___ INPUT RECORDS

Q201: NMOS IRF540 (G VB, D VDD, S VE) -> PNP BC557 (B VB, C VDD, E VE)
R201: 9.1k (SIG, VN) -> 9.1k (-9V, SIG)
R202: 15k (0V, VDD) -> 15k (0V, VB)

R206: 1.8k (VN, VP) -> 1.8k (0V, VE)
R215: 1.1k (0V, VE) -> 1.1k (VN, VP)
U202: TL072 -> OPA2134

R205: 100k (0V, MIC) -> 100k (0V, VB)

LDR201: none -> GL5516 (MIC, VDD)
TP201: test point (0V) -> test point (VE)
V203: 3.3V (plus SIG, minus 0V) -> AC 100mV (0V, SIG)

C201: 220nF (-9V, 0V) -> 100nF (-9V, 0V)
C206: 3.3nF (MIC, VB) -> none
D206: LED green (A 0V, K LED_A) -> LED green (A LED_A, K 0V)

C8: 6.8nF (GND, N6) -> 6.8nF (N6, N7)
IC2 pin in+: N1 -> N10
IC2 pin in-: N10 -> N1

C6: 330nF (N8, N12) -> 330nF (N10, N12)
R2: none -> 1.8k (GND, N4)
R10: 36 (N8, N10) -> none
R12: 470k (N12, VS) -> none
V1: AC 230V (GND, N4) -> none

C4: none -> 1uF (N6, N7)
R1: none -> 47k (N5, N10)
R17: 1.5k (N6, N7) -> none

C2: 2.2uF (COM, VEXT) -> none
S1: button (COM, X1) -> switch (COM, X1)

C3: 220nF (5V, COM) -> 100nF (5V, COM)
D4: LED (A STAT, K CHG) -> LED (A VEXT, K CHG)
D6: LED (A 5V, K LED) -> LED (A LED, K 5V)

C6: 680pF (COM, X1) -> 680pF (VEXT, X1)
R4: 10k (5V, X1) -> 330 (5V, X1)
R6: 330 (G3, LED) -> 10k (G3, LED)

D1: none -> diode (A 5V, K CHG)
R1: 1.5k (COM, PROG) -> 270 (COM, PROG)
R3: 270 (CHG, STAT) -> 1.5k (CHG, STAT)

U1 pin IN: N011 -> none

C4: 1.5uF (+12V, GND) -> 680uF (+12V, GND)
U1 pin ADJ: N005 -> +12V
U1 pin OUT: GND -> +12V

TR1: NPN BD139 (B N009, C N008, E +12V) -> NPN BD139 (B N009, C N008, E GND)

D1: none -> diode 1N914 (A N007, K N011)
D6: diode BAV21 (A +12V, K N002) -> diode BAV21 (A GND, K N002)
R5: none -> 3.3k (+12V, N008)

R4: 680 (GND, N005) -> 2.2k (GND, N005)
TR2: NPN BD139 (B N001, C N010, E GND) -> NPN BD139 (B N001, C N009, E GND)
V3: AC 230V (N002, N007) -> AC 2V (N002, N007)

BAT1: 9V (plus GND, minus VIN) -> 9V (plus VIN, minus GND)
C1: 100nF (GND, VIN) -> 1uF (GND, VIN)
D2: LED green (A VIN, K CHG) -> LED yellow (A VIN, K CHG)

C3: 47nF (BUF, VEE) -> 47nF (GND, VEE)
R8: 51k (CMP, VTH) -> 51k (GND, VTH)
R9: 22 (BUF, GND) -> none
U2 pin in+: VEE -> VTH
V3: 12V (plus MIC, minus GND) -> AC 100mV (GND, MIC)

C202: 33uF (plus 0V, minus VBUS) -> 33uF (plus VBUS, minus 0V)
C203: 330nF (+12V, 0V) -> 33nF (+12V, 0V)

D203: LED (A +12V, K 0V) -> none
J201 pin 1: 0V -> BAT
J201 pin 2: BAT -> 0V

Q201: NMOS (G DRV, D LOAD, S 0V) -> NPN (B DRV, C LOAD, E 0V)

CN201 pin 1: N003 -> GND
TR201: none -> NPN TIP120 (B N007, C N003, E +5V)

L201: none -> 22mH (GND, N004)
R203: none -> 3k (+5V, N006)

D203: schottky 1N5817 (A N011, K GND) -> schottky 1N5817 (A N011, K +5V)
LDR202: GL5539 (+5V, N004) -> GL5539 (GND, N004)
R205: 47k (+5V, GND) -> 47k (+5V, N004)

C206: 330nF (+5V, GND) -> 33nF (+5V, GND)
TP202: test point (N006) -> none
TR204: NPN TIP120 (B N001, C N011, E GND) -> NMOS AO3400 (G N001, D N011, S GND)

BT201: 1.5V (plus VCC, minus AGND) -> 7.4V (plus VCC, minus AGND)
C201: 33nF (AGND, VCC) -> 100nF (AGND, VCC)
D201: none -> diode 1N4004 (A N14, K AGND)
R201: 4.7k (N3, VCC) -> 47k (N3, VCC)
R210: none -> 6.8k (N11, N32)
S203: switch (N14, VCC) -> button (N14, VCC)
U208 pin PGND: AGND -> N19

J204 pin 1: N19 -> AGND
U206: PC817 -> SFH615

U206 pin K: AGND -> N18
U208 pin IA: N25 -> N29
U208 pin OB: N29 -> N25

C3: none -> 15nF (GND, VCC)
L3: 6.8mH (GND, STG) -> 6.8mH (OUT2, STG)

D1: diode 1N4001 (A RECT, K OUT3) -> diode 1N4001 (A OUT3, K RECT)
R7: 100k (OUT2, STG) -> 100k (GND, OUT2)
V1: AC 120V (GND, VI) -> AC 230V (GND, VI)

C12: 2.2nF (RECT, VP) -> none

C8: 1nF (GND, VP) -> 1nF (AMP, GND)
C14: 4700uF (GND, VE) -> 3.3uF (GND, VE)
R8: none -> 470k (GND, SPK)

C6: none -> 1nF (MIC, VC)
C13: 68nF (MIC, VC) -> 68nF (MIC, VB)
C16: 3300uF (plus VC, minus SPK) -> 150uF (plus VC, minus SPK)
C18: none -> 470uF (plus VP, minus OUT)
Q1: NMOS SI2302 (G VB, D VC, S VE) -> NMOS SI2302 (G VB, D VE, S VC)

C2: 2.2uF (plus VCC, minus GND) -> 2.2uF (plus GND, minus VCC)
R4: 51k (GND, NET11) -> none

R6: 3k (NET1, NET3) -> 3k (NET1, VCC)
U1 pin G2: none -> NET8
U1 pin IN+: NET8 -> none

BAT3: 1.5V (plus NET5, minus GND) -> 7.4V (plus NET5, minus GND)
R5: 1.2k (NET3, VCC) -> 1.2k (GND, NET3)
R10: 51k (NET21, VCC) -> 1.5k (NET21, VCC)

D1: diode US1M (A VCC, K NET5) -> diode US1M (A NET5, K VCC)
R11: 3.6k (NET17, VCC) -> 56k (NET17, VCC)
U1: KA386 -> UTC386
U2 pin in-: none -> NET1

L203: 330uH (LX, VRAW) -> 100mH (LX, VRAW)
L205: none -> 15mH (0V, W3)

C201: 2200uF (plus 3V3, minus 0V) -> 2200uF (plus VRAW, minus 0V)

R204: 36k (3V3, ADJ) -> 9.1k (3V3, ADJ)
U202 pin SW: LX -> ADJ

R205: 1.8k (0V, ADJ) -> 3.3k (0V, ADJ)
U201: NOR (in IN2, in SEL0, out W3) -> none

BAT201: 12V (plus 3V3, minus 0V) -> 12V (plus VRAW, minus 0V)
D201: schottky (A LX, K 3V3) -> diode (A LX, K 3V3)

______

From the records above, repeat exactly the lines from the one with "C1: 100nF (GND, VIN) -> 1uF (GND, VIN)" through the one with "BT201: 1.5V (plus", both included.

C1: 100nF (GND, VIN) -> 1uF (GND, VIN)
D2: LED green (A VIN, K CHG) -> LED yellow (A VIN, K CHG)

C3: 47nF (BUF, VEE) -> 47nF (GND, VEE)
R8: 51k (CMP, VTH) -> 51k (GND, VTH)
R9: 22 (BUF, GND) -> none
U2 pin in+: VEE -> VTH
V3: 12V (plus MIC, minus GND) -> AC 100mV (GND, MIC)

C202: 33uF (plus 0V, minus VBUS) -> 33uF (plus VBUS, minus 0V)
C203: 330nF (+12V, 0V) -> 33nF (+12V, 0V)

D203: LED (A +12V, K 0V) -> none
J201 pin 1: 0V -> BAT
J201 pin 2: BAT -> 0V

Q201: NMOS (G DRV, D LOAD, S 0V) -> NPN (B DRV, C LOAD, E 0V)

CN201 pin 1: N003 -> GND
TR201: none -> NPN TIP120 (B N007, C N003, E +5V)

L201: none -> 22mH (GND, N004)
R203: none -> 3k (+5V, N006)

D203: schottky 1N5817 (A N011, K GND) -> schottky 1N5817 (A N011, K +5V)
LDR202: GL5539 (+5V, N004) -> GL5539 (GND, N004)
R205: 47k (+5V, GND) -> 47k (+5V, N004)

C206: 330nF (+5V, GND) -> 33nF (+5V, GND)
TP202: test point (N006) -> none
TR204: NPN TIP120 (B N001, C N011, E GND) -> NMOS AO3400 (G N001, D N011, S GND)

BT201: 1.5V (plus VCC, minus AGND) -> 7.4V (plus VCC, minus AGND)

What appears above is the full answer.